• Requirement:
For the material below, output exactly the span from the line with "orange cup: 2 -> 4" to the line with "pink carton: 1 -> 4", including both, and nothing besides.

——

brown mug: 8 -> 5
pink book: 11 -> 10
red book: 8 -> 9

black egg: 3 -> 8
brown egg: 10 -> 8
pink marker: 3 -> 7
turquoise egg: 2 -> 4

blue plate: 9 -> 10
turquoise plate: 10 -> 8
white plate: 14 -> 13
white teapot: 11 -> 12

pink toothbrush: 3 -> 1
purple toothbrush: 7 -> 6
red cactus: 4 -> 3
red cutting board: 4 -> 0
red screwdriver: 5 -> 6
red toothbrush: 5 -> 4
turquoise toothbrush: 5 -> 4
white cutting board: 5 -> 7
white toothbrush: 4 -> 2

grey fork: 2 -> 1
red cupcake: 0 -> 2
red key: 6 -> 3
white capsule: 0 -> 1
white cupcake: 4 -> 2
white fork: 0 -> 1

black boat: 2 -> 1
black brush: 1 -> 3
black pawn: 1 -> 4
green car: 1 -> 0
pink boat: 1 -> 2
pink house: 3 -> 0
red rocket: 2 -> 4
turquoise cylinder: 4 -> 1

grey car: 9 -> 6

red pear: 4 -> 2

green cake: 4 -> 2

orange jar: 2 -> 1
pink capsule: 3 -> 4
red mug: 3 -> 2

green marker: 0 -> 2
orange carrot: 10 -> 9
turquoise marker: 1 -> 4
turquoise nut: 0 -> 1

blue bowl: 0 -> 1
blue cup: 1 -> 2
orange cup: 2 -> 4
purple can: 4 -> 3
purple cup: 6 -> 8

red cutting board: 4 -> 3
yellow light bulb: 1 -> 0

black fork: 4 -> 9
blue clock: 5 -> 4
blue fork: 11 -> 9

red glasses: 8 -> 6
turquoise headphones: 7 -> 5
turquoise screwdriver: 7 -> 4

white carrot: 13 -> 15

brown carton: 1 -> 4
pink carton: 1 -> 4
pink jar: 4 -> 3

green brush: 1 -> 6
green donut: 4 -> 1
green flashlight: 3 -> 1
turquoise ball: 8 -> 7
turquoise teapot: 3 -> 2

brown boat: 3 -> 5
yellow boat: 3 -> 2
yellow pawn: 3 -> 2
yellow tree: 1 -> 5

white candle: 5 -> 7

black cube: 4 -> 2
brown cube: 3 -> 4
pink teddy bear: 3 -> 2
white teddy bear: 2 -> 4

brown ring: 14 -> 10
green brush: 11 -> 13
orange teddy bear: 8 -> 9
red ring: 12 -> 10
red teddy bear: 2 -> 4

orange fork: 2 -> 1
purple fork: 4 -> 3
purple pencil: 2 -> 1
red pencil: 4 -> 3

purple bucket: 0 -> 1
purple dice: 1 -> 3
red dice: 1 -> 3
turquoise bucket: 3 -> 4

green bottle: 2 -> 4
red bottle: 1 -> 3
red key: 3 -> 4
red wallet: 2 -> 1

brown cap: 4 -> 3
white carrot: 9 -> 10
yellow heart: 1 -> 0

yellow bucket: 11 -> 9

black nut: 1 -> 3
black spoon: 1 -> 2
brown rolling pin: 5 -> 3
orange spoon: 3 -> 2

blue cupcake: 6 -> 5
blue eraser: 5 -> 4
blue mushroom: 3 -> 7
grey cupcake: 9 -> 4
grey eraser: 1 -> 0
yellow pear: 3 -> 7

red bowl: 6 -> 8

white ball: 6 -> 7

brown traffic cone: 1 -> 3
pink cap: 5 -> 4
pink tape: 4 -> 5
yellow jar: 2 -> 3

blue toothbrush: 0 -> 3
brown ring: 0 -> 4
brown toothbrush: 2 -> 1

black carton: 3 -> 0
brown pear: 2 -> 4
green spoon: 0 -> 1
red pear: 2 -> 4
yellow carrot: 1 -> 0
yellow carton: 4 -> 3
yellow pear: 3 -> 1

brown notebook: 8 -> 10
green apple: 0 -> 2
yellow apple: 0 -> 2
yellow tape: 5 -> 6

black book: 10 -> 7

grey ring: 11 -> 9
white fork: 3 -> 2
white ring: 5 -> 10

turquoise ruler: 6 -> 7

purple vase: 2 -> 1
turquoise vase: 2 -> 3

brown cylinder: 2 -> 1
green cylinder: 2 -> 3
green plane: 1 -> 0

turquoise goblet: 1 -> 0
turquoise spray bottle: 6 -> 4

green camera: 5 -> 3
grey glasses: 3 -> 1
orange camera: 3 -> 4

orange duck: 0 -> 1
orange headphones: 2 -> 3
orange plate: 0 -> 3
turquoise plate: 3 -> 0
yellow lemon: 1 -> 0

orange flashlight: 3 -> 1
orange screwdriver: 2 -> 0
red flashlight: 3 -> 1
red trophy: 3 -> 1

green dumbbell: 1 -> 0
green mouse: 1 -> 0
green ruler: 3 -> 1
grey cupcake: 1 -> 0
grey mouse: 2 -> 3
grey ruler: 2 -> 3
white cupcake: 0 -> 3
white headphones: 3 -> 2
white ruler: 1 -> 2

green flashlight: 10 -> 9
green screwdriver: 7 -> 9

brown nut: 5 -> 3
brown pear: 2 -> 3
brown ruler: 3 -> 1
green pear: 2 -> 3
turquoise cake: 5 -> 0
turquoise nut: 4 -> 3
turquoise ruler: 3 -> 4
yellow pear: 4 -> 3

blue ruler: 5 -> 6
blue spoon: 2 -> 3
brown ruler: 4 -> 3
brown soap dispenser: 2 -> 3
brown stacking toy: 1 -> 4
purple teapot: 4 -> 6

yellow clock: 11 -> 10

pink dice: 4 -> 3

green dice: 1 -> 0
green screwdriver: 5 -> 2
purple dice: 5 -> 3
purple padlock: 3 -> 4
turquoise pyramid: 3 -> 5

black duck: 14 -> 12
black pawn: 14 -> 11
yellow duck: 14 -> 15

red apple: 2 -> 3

——

• Written response:
orange cup: 2 -> 4
purple can: 4 -> 3
purple cup: 6 -> 8

red cutting board: 4 -> 3
yellow light bulb: 1 -> 0

black fork: 4 -> 9
blue clock: 5 -> 4
blue fork: 11 -> 9

red glasses: 8 -> 6
turquoise headphones: 7 -> 5
turquoise screwdriver: 7 -> 4

white carrot: 13 -> 15

brown carton: 1 -> 4
pink carton: 1 -> 4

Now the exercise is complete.